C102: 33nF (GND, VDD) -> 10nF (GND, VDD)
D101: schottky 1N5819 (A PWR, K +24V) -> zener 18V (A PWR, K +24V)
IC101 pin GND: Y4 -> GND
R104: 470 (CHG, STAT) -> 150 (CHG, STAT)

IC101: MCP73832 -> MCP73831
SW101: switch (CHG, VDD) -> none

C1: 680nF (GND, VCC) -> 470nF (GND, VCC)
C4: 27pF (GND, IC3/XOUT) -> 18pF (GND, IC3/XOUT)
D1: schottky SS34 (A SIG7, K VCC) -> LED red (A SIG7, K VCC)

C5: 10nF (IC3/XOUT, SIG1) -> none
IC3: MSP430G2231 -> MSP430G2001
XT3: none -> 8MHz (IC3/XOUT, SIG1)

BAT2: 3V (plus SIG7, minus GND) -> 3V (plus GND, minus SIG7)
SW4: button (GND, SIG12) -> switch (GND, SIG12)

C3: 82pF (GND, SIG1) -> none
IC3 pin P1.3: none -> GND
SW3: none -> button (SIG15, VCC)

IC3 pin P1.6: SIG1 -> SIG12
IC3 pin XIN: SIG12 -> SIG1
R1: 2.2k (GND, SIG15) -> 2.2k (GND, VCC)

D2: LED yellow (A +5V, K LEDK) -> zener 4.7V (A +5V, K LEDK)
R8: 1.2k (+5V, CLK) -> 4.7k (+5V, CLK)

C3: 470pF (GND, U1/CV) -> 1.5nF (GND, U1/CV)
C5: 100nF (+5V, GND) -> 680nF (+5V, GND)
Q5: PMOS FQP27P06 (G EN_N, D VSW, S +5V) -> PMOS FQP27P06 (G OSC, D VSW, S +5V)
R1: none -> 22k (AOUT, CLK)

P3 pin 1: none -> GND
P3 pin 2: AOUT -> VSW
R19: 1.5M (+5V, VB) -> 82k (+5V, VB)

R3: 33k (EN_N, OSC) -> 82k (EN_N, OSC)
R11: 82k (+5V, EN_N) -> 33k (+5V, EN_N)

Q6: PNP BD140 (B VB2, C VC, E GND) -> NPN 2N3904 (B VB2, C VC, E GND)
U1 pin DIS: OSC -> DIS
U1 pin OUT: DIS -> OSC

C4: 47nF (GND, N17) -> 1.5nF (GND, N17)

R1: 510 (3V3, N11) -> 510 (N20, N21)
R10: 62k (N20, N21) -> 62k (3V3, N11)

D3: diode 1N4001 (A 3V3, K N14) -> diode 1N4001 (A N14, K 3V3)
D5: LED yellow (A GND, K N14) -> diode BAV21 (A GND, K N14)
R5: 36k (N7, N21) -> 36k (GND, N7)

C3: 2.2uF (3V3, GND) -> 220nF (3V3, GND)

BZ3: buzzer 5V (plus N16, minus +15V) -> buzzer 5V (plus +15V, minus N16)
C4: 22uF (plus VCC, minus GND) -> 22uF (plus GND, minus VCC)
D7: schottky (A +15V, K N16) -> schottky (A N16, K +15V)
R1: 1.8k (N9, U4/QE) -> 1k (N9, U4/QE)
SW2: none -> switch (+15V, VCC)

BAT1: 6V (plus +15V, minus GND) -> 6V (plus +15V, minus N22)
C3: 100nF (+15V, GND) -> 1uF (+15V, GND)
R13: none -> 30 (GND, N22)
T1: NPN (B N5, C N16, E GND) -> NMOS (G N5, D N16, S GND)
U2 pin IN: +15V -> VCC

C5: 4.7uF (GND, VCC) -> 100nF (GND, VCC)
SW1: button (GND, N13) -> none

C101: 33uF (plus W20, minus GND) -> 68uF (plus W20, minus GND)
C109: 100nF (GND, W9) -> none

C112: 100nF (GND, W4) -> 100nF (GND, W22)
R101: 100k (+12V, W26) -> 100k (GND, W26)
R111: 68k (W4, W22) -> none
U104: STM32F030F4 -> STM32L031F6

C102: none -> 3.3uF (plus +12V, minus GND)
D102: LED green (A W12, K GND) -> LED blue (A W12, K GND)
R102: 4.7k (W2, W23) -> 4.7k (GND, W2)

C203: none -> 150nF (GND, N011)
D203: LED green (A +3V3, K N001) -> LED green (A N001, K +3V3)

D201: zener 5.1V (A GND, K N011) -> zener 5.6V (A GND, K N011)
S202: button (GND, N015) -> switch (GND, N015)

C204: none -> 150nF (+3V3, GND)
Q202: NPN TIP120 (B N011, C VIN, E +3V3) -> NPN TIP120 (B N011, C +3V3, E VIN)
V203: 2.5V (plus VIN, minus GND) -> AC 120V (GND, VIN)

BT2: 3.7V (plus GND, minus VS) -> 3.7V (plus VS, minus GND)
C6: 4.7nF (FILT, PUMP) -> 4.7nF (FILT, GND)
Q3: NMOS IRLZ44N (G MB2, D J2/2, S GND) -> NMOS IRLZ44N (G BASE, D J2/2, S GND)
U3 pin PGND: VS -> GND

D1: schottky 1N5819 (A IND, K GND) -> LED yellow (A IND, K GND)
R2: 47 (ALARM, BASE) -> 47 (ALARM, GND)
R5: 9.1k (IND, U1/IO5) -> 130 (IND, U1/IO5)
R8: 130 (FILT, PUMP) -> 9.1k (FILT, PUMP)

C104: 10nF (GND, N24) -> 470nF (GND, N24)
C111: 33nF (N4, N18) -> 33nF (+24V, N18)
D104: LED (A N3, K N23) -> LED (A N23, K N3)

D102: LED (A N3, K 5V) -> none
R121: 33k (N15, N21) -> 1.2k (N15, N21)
━━━━━━━━━━
_Exercise details_
Would you report every line of the entries above containing the word "PUMP"?

_Worked solution_
C6: 4.7nF (FILT, PUMP) -> 4.7nF (FILT, GND)
R8: 130 (FILT, PUMP) -> 9.1k (FILT, PUMP)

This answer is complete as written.